Activity: Every line below is to be copied exactly, with the pictures left out.

Data extract:
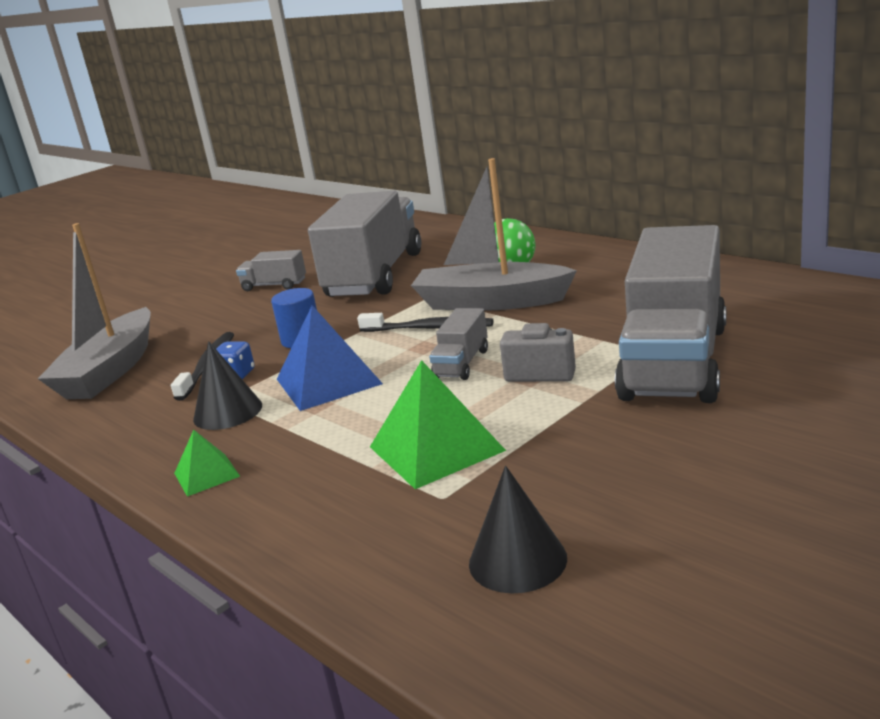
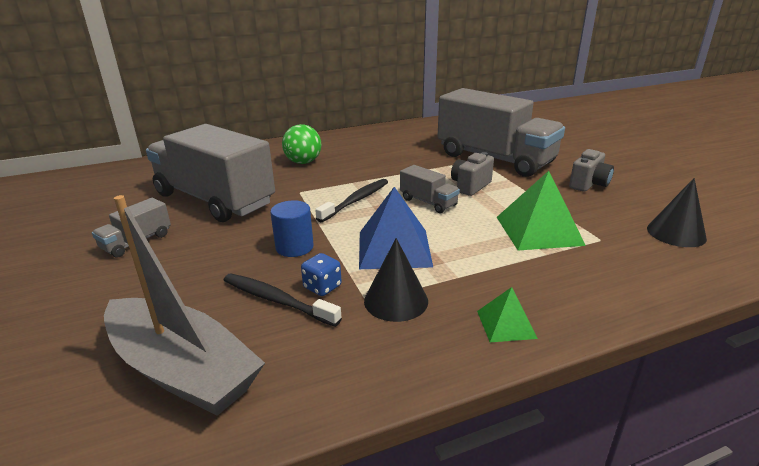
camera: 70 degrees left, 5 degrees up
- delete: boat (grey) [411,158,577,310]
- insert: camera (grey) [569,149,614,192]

Your response:
camera: 70 degrees left, 5 degrees up
- delete: boat (grey) [411,158,577,310]
- insert: camera (grey) [569,149,614,192]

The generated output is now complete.